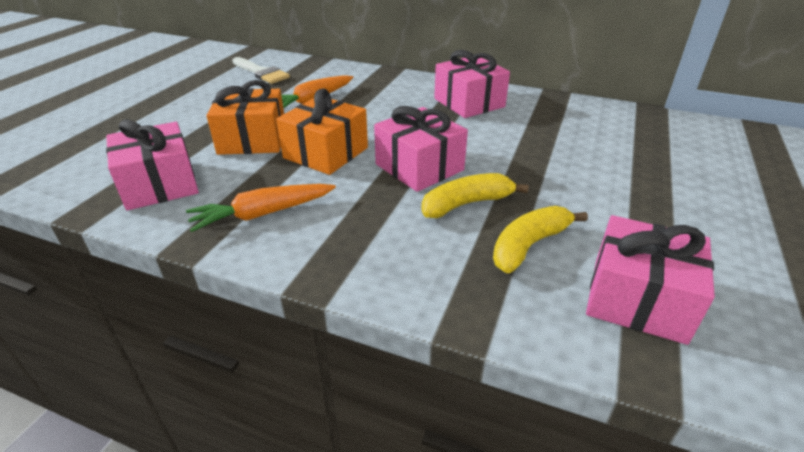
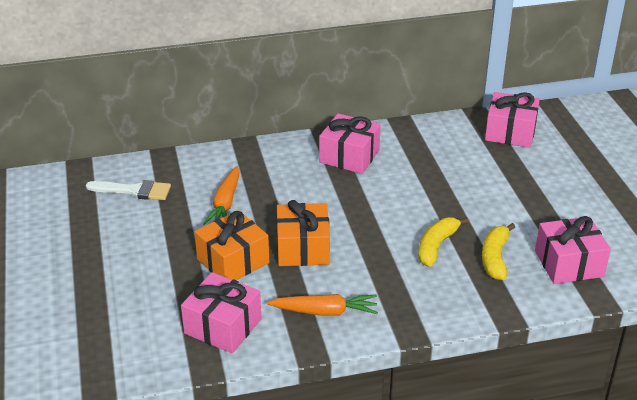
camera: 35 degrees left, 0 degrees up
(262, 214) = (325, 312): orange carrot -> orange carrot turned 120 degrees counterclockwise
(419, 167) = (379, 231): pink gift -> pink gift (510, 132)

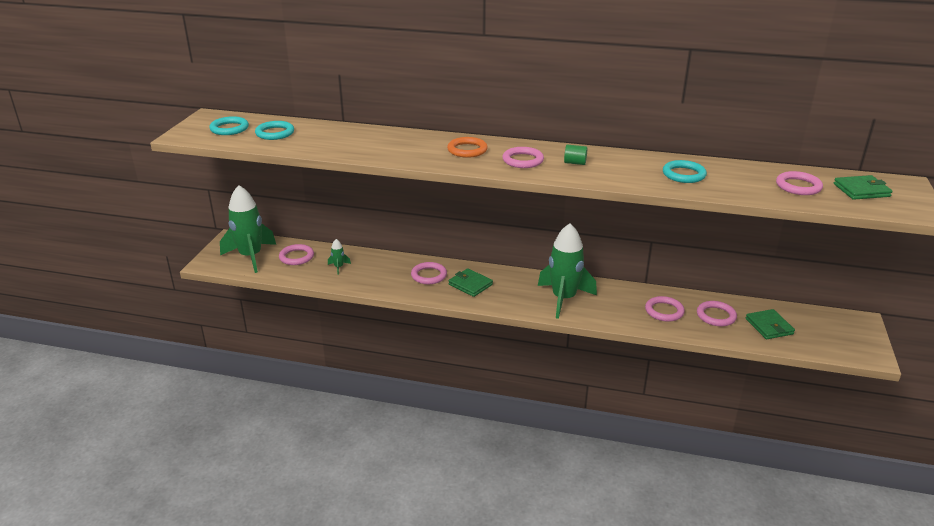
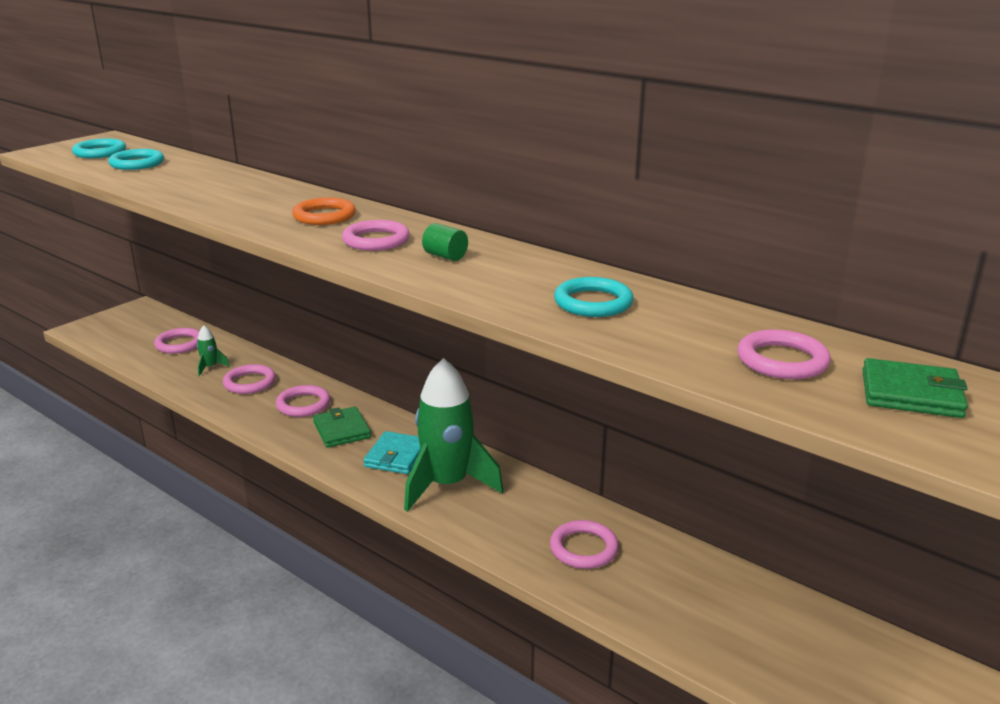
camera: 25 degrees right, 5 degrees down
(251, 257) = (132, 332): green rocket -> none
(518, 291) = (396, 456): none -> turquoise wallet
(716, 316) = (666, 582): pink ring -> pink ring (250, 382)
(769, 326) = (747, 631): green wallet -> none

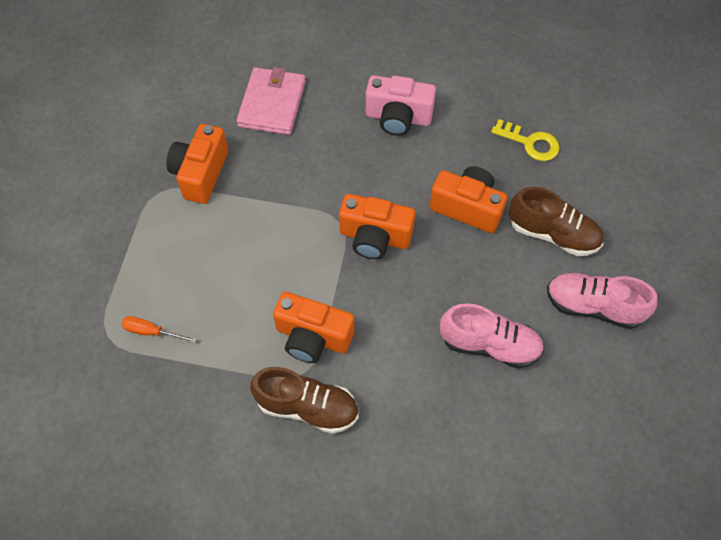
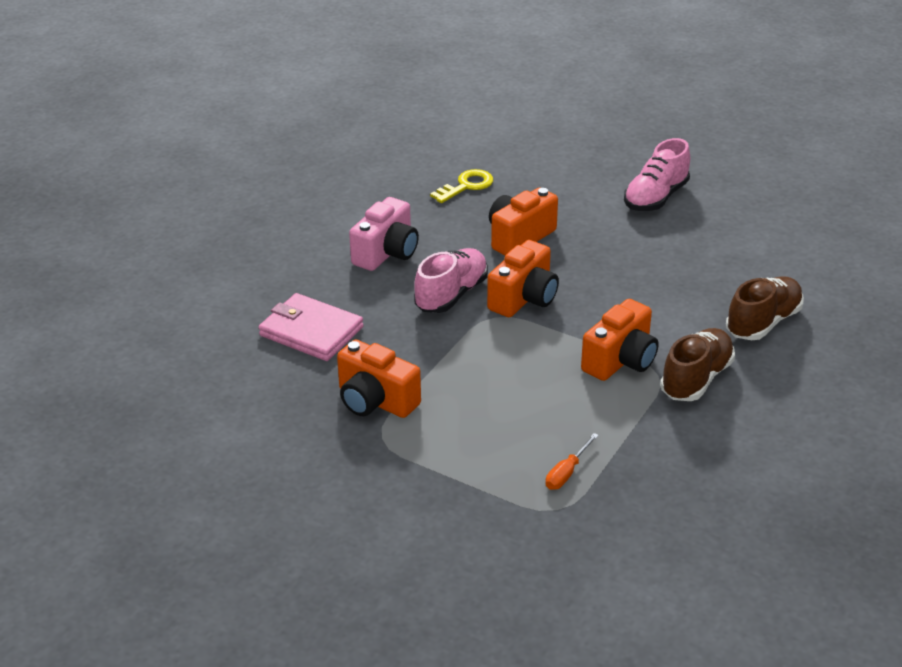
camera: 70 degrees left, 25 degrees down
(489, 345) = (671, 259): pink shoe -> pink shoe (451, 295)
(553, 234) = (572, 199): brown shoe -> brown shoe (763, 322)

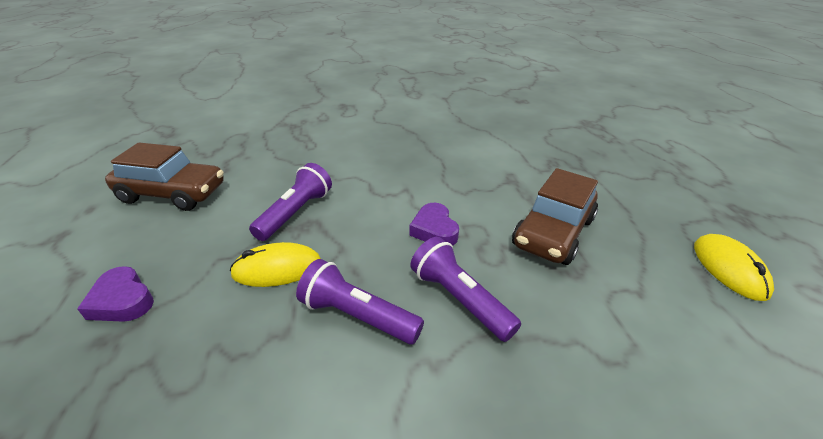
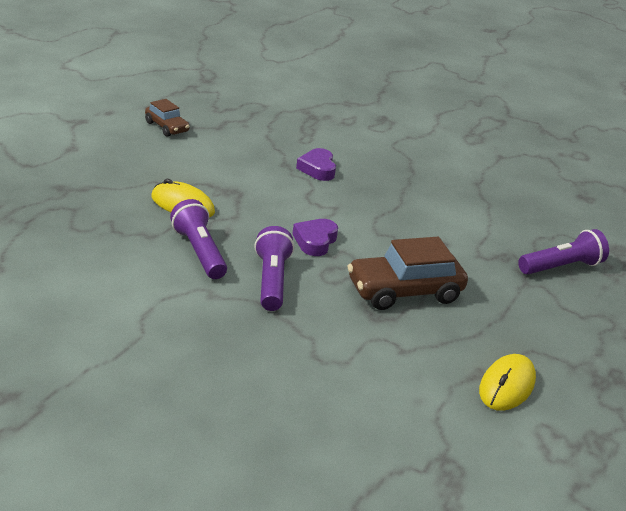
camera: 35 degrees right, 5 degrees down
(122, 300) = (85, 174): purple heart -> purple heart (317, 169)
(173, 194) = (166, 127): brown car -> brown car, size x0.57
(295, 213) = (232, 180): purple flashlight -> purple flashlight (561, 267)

^^^^^^^^

WORK ITEM >> Among the lines above, find those carrying the word "wallet" and copy them out.

RESULT OF THE TASK >>
(518, 291) = (396, 456): none -> turquoise wallet
(769, 326) = (747, 631): green wallet -> none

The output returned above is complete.